Return all the entries exactly, keeping pictures out.

Before-and-after object lists
Segment Open
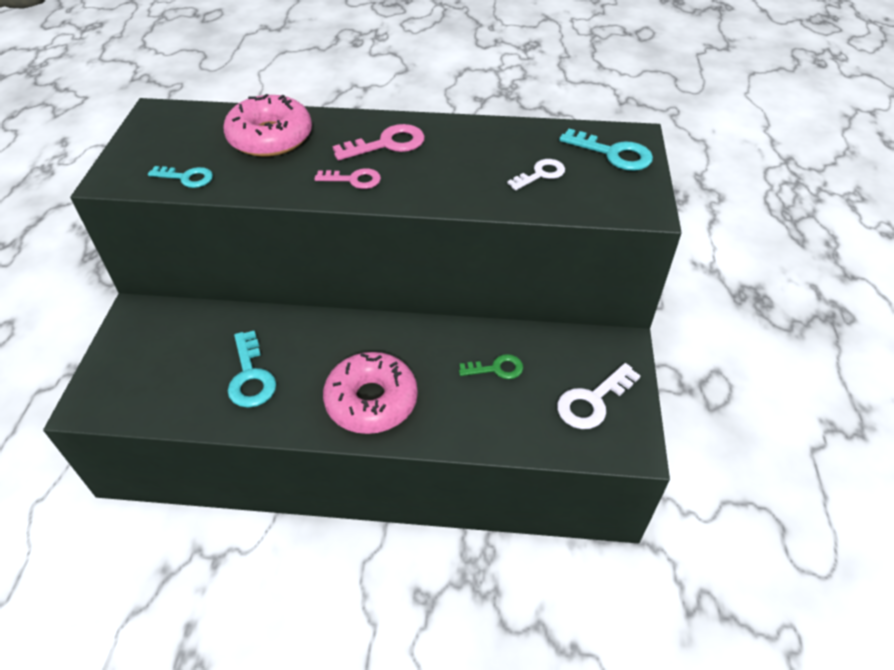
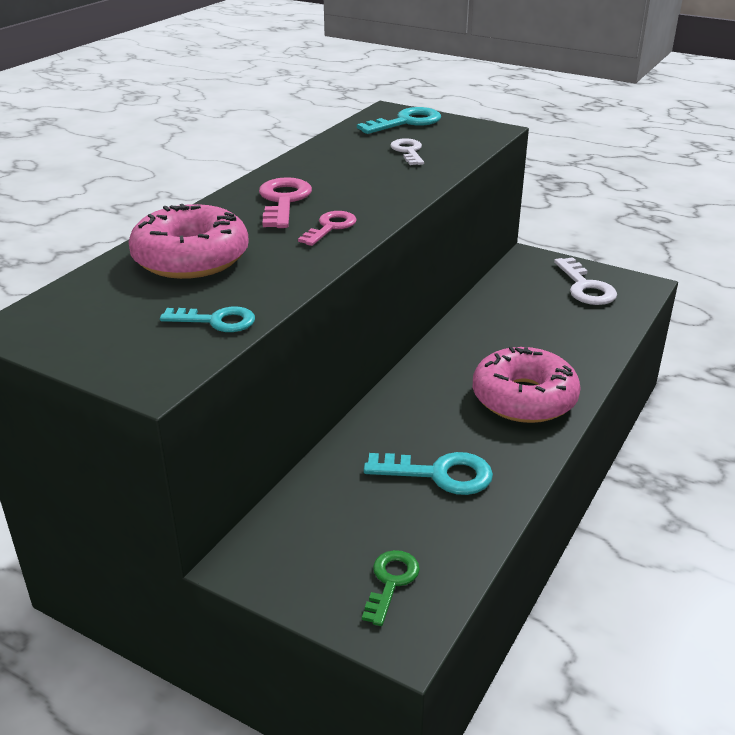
camera: 65 degrees left, 15 degrees down
turquoise key [148,166,213,188] -> turquoise key turned 60 degrees clockwise [160,307,255,332]
green key [459,354,523,379] -> green key moved to [362,550,420,626]

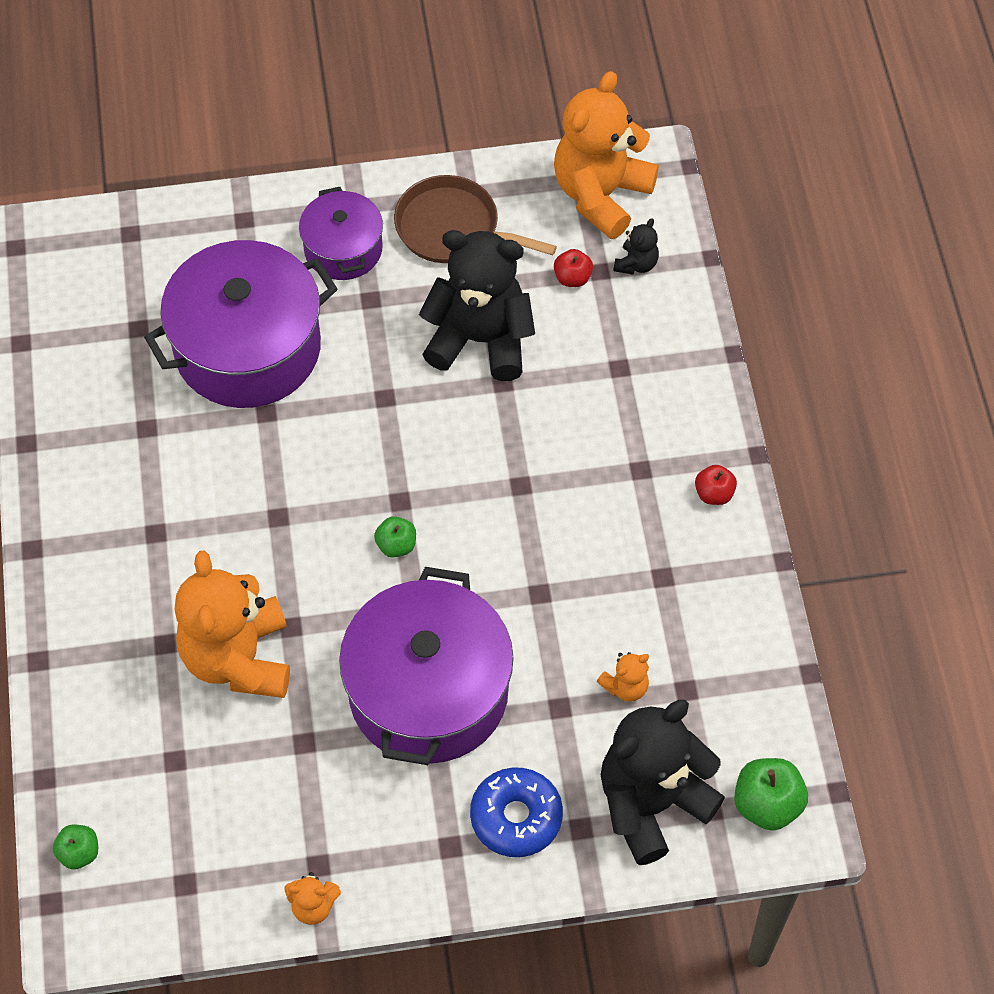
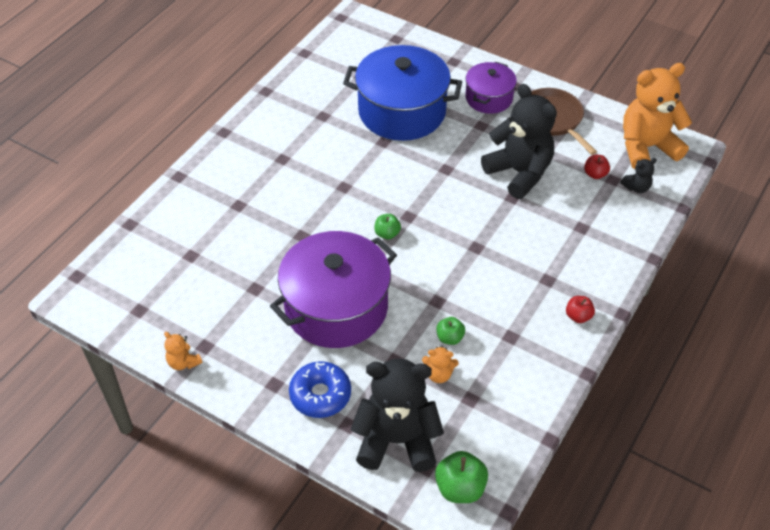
camera: 40 degrees right, 10 degrees down
green apple [53,825,98,870] -> green apple moved to [437,317,465,345]
purple pot [144,240,337,408] -> blue pot [343,45,462,141]
orange teddy bear [175,550,290,698] -> none

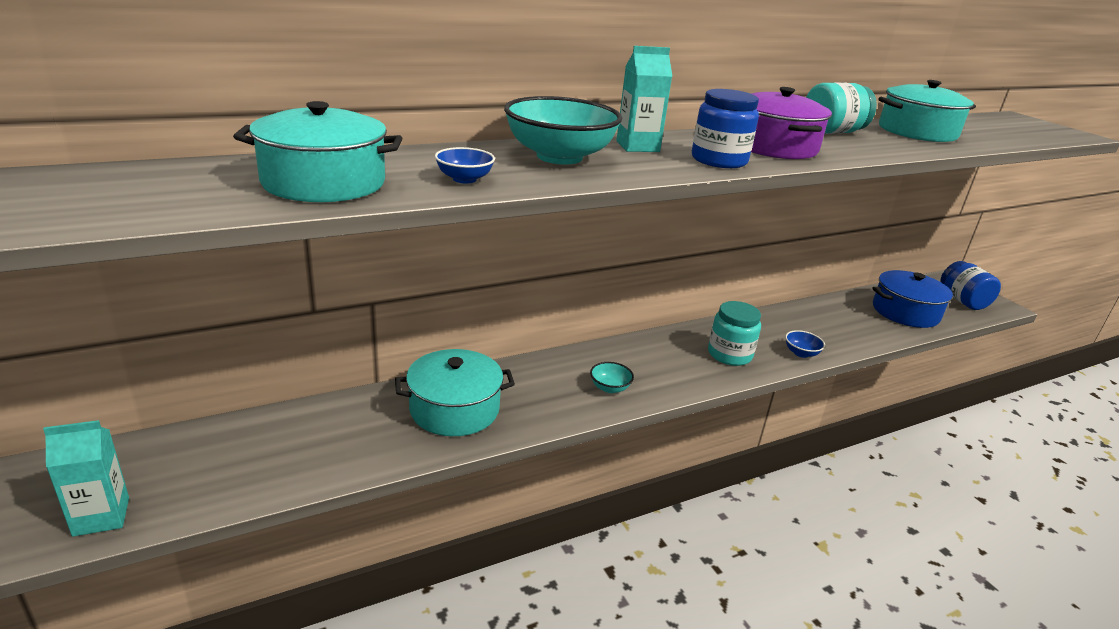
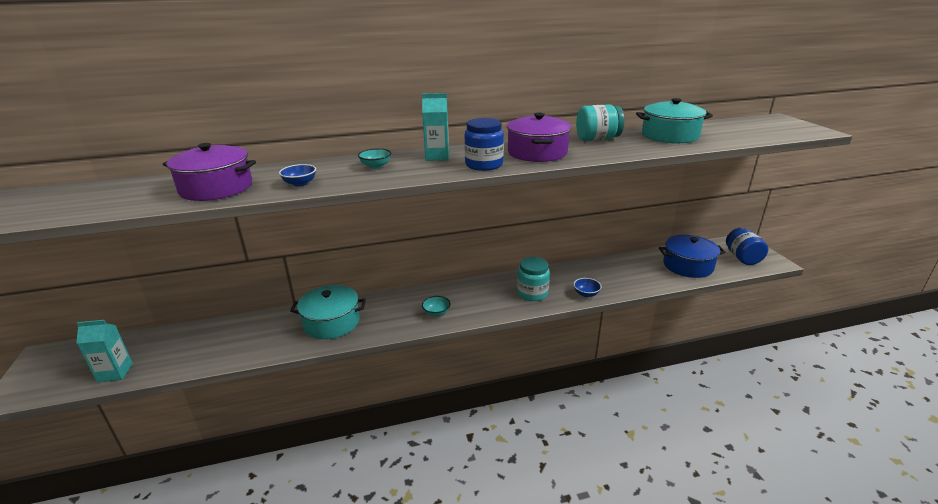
camera: 15 degrees right, 0 degrees up
turquoise pot [233,101,402,202] -> purple pot [163,143,256,201]
turquoise bowl [504,96,622,164] -> turquoise bowl [358,148,391,169], size x0.46

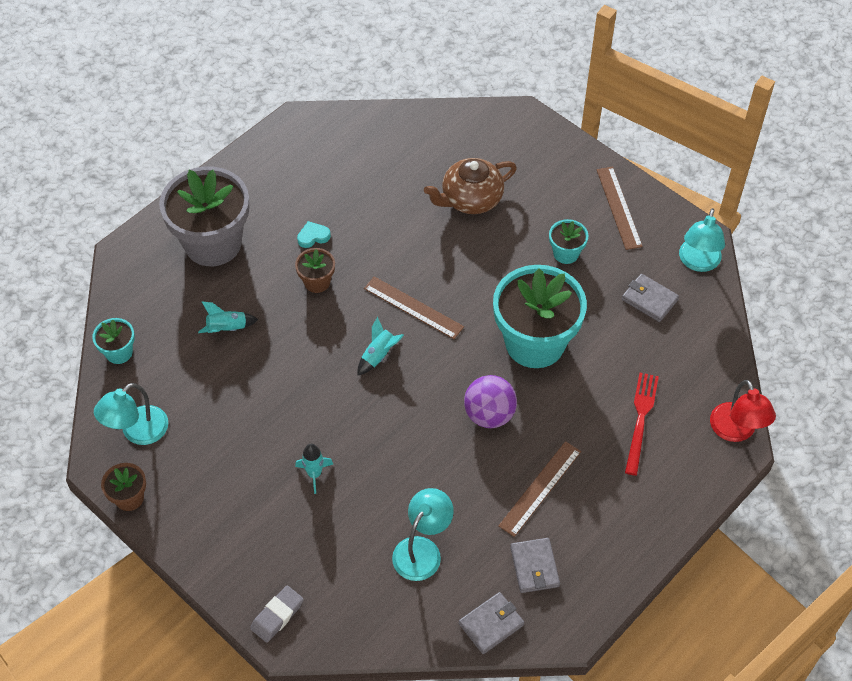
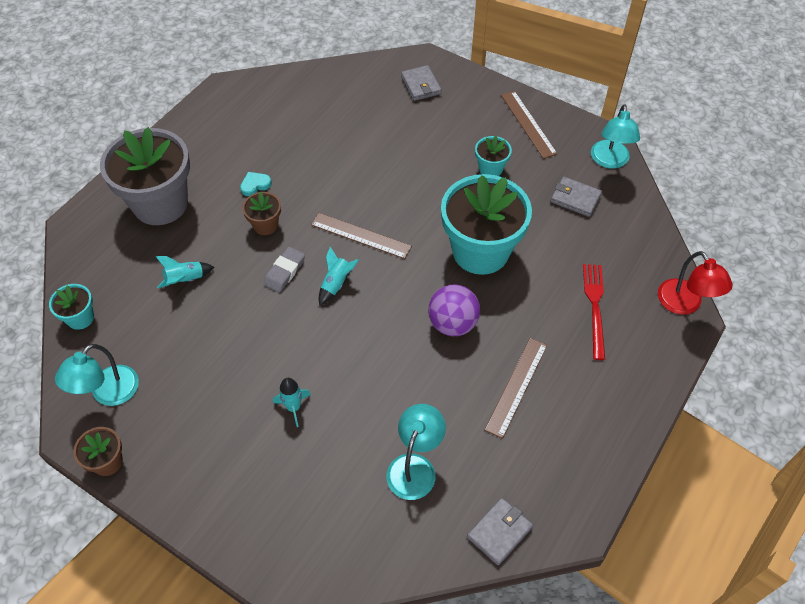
camera: 10 degrees left, 0 degrees up
grey eraser [250,586,304,643] -> grey eraser moved to [263,247,305,292]
brown teapot [424,158,517,214] -> none
grey wallet [510,538,560,593] -> grey wallet moved to [401,65,442,101]

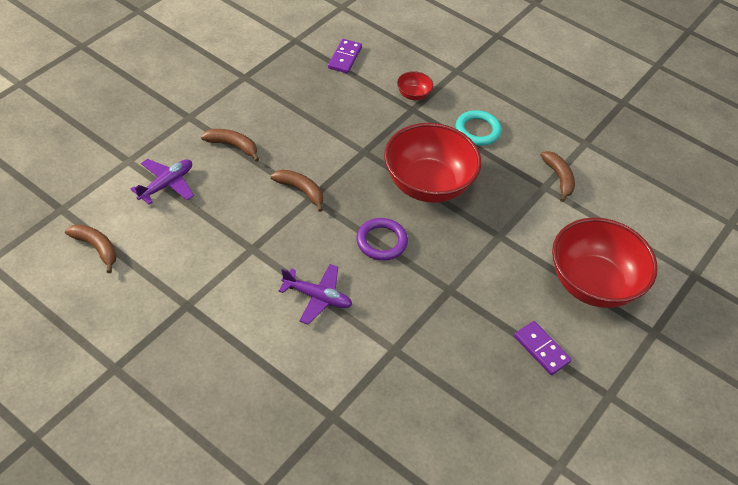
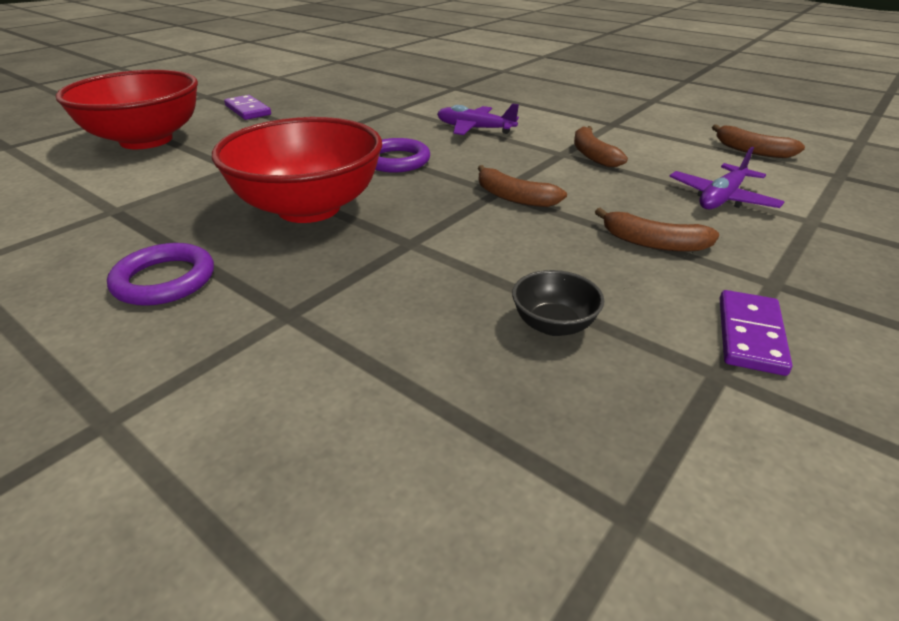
camera: 175 degrees left, 15 degrees down
purple domino [328,39,362,73] -> purple domino moved to [720,290,792,376]
red bowl [397,71,433,100] -> none
turquoise ring [456,110,501,146] -> purple ring [107,243,214,306]
brown banana [541,151,575,202] -> brown banana moved to [574,126,628,167]
none -> black bowl [512,270,604,336]

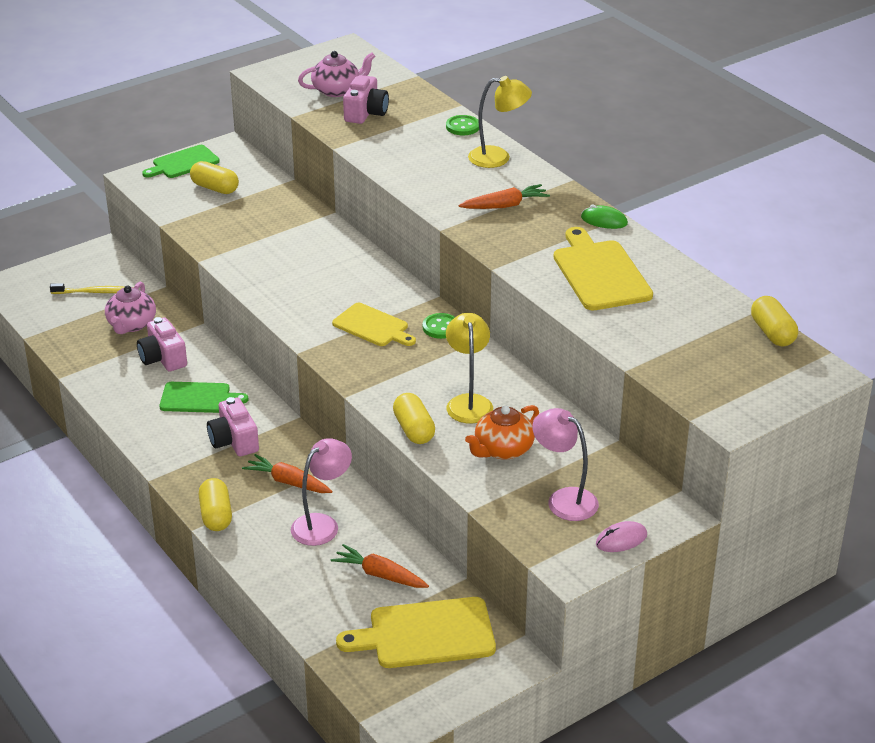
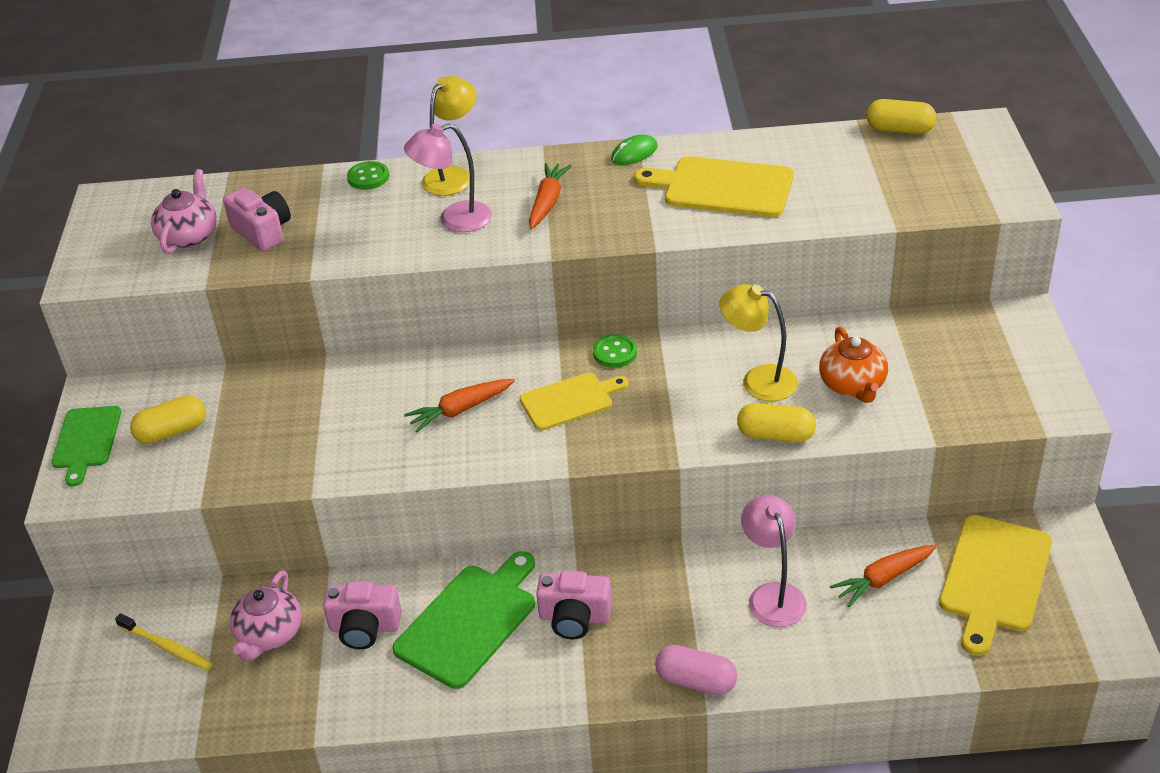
camera: 55 degrees left, 5 degrees up
yellow toothbrush [50,283,134,294] -> yellow toothbrush turned 90 degrees clockwise [115,613,213,671]
pink teapot [105,282,156,334] -> pink teapot turned 60 degrees clockwise [230,570,302,662]
green cutting board [159,382,249,413] -> green cutting board [392,551,535,689], size x1.53
yellow capsule [199,478,232,531] -> pink capsule [655,645,737,695]
orange carrot [242,454,333,493] -> orange carrot moved to [404,379,515,432]
pink lamp [532,408,599,521] -> pink lamp moved to [404,123,492,232]
pink mouse [596,521,647,552] -> none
Segment Closed
RESPONSE TO THIS EXERCISE.
camera: 65 degrees left, 15 degrees down
turquoise key [148,166,213,188] -> turquoise key turned 60 degrees clockwise [160,307,255,332]
green key [459,354,523,379] -> green key moved to [362,550,420,626]

camera: 40 degrees right, 10 degrees down
green apple [53,825,98,870] -> green apple moved to [437,317,465,345]
purple pot [144,240,337,408] -> blue pot [343,45,462,141]
orange teddy bear [175,550,290,698] -> none

camera: 15 degrees right, 0 degrees up
turquoise pot [233,101,402,202] -> purple pot [163,143,256,201]
turquoise bowl [504,96,622,164] -> turquoise bowl [358,148,391,169], size x0.46

camera: 10 degrees left, 0 degrees up
grey eraser [250,586,304,643] -> grey eraser moved to [263,247,305,292]
brown teapot [424,158,517,214] -> none
grey wallet [510,538,560,593] -> grey wallet moved to [401,65,442,101]

camera: 175 degrees left, 15 degrees down
purple domino [328,39,362,73] -> purple domino moved to [720,290,792,376]
red bowl [397,71,433,100] -> none
turquoise ring [456,110,501,146] -> purple ring [107,243,214,306]
brown banana [541,151,575,202] -> brown banana moved to [574,126,628,167]
none -> black bowl [512,270,604,336]

camera: 55 degrees left, 5 degrees up
yellow toothbrush [50,283,134,294] -> yellow toothbrush turned 90 degrees clockwise [115,613,213,671]
pink teapot [105,282,156,334] -> pink teapot turned 60 degrees clockwise [230,570,302,662]
green cutting board [159,382,249,413] -> green cutting board [392,551,535,689], size x1.53
yellow capsule [199,478,232,531] -> pink capsule [655,645,737,695]
orange carrot [242,454,333,493] -> orange carrot moved to [404,379,515,432]
pink lamp [532,408,599,521] -> pink lamp moved to [404,123,492,232]
pink mouse [596,521,647,552] -> none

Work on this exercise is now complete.